-- Data to examine follows --

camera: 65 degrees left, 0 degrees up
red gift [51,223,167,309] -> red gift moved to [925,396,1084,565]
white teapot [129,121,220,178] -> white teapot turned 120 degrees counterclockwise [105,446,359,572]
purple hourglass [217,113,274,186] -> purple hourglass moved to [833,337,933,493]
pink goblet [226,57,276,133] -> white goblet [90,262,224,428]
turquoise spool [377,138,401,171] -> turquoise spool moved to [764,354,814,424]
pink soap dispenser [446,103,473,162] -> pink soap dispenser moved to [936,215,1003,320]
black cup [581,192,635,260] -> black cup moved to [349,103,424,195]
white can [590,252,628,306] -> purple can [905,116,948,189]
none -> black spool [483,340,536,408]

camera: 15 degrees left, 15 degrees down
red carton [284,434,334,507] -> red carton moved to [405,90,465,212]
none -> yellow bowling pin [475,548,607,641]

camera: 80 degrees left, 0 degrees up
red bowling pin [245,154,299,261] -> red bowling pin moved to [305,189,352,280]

-- Data to examine concluded --
-- Data to examine follows --

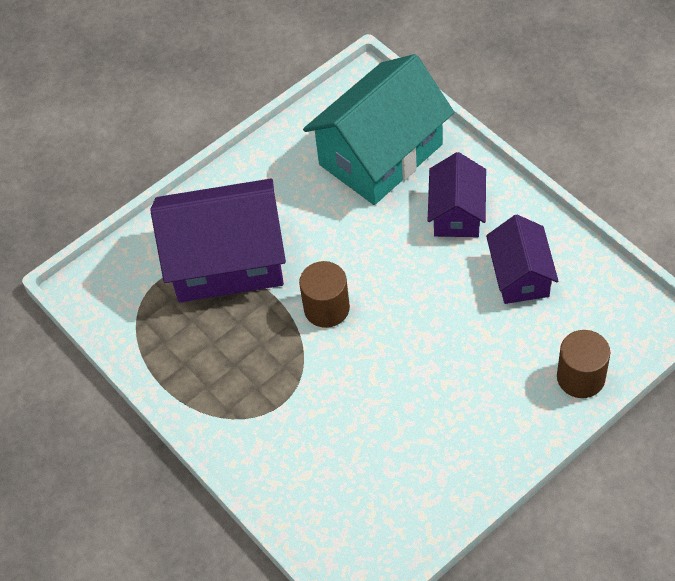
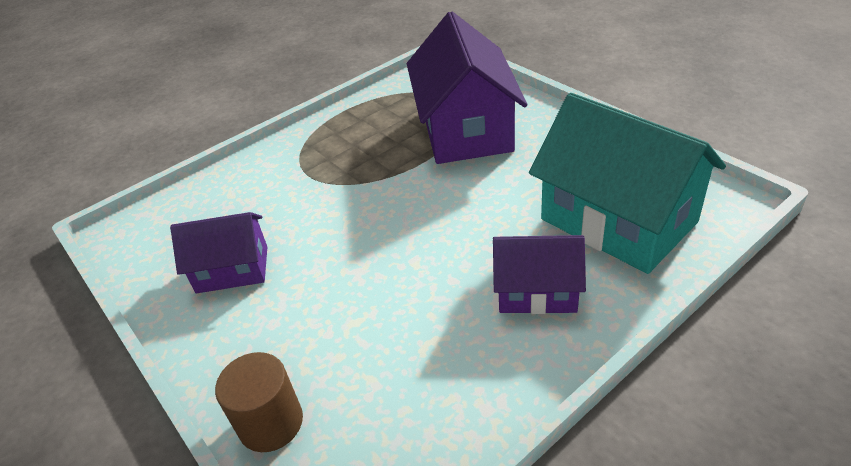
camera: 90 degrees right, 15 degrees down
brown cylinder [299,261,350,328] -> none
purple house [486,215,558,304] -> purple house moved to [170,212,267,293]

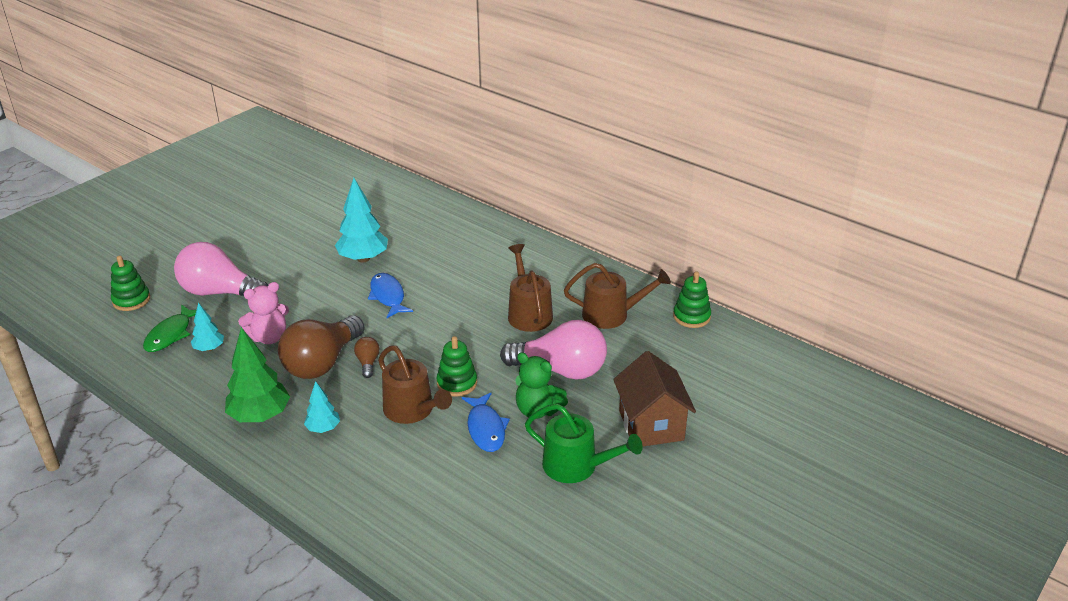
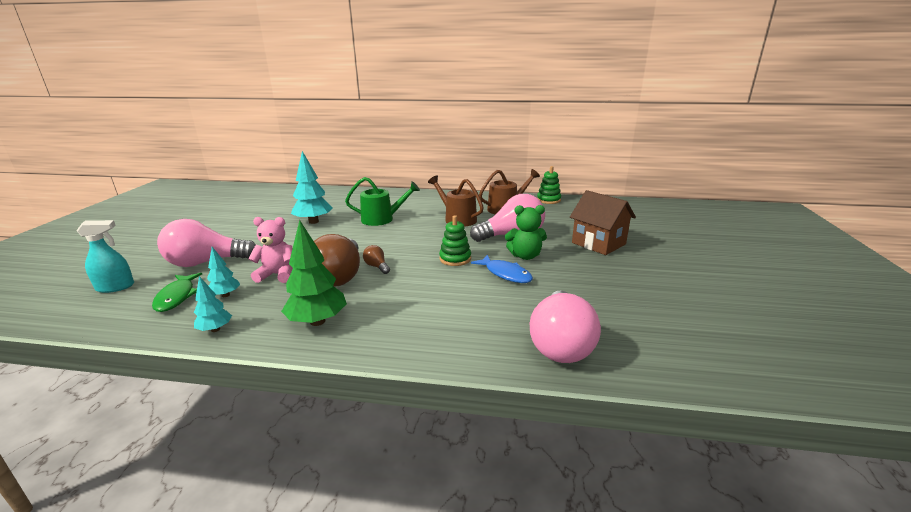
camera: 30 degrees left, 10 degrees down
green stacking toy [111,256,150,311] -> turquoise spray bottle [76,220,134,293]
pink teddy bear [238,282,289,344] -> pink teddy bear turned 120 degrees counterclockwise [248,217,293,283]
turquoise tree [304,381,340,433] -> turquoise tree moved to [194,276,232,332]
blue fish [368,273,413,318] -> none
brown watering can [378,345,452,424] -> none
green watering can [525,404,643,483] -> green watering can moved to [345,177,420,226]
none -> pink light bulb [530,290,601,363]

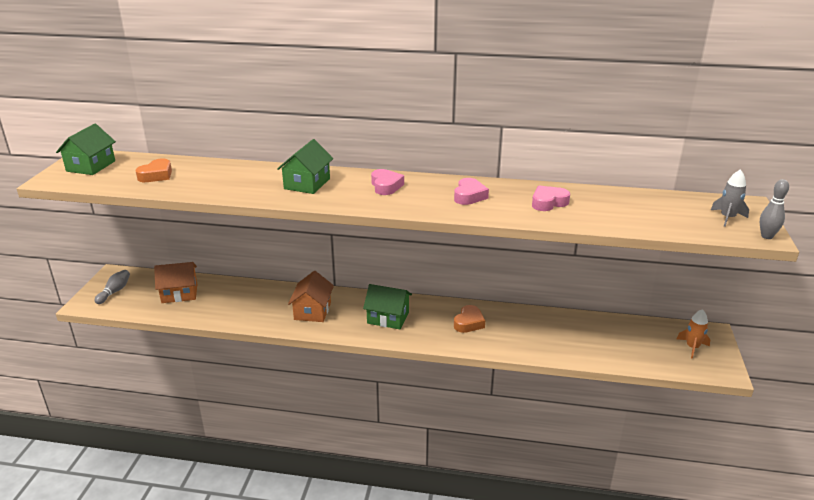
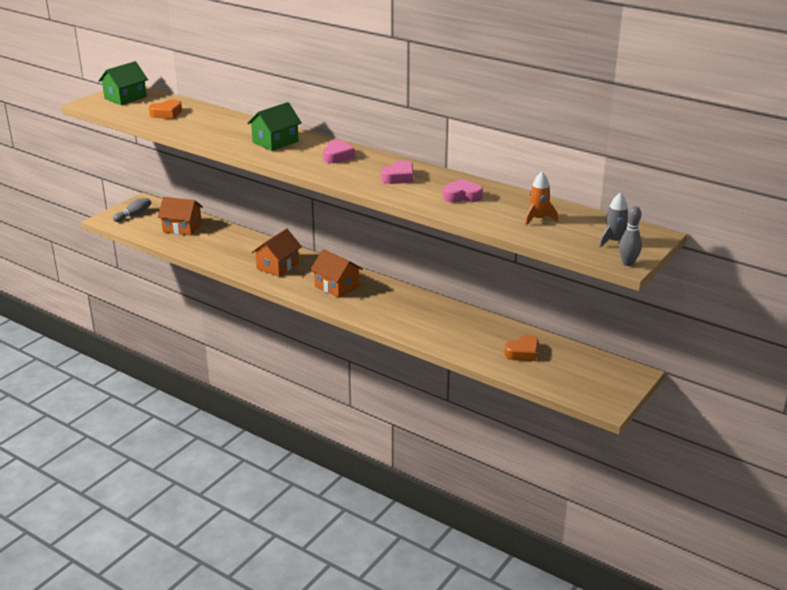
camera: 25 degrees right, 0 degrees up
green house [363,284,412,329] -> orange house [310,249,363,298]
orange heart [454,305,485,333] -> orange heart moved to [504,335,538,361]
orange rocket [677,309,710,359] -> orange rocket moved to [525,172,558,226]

-- Data to examine concluded --
-- Data to examine follows --

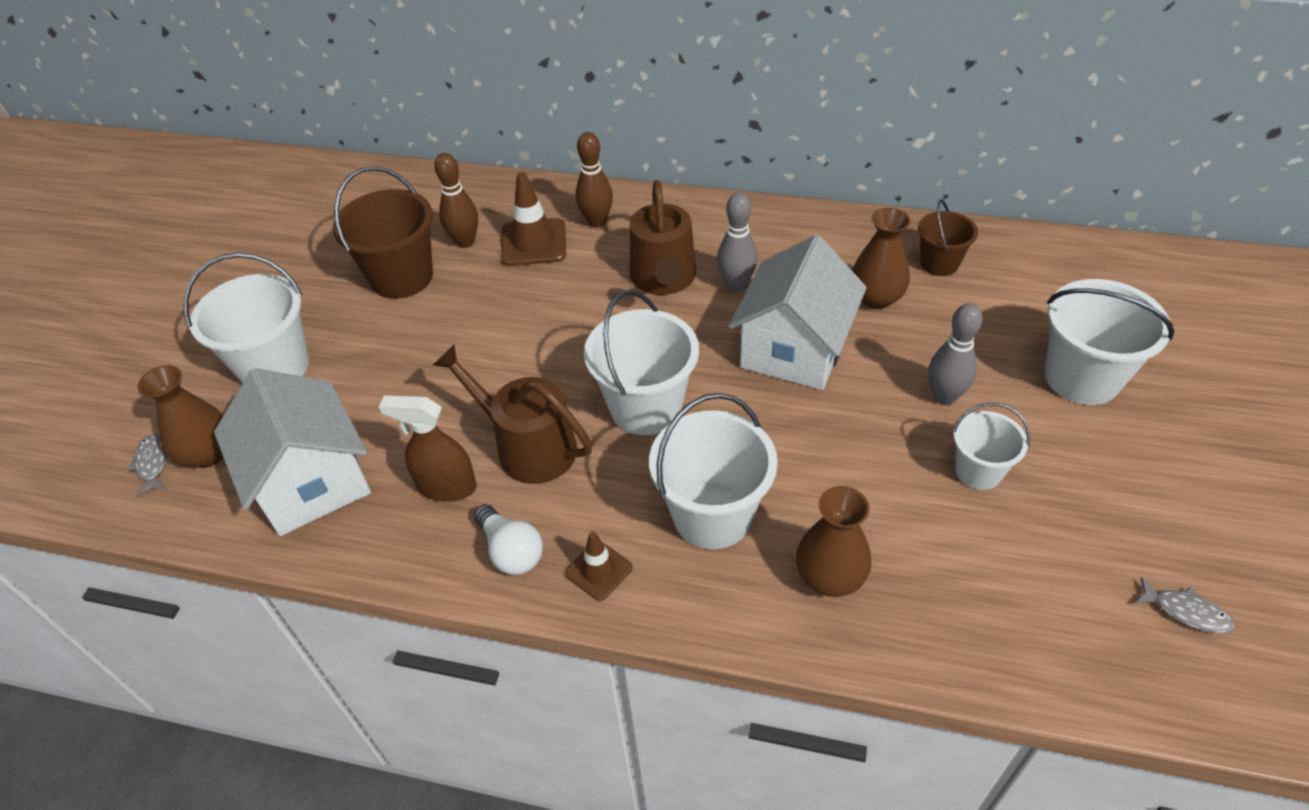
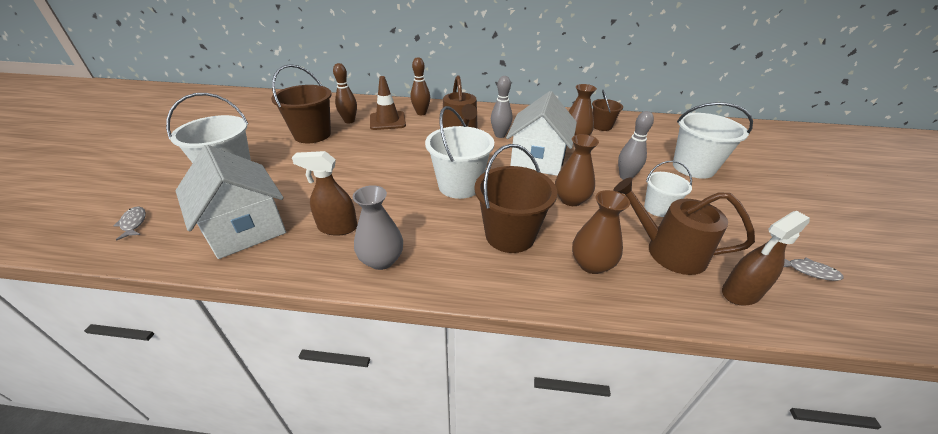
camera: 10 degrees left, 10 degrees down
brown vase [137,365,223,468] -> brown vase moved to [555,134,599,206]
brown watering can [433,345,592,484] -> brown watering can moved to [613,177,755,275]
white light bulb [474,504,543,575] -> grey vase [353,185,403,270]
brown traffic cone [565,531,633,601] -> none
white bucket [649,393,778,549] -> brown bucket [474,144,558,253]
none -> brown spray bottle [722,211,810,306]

-- Data to examine concluded --

Repeat exactly the lines above from the one with "camera: 65 degrees left, 0 degrees up" up to and including the one with "red bowling pin [245,154,299,261]". No other line belongs in the reply.

■ Expected answer ■
camera: 65 degrees left, 0 degrees up
red gift [51,223,167,309] -> red gift moved to [925,396,1084,565]
white teapot [129,121,220,178] -> white teapot turned 120 degrees counterclockwise [105,446,359,572]
purple hourglass [217,113,274,186] -> purple hourglass moved to [833,337,933,493]
pink goblet [226,57,276,133] -> white goblet [90,262,224,428]
turquoise spool [377,138,401,171] -> turquoise spool moved to [764,354,814,424]
pink soap dispenser [446,103,473,162] -> pink soap dispenser moved to [936,215,1003,320]
black cup [581,192,635,260] -> black cup moved to [349,103,424,195]
white can [590,252,628,306] -> purple can [905,116,948,189]
none -> black spool [483,340,536,408]

camera: 15 degrees left, 15 degrees down
red carton [284,434,334,507] -> red carton moved to [405,90,465,212]
none -> yellow bowling pin [475,548,607,641]

camera: 80 degrees left, 0 degrees up
red bowling pin [245,154,299,261] -> red bowling pin moved to [305,189,352,280]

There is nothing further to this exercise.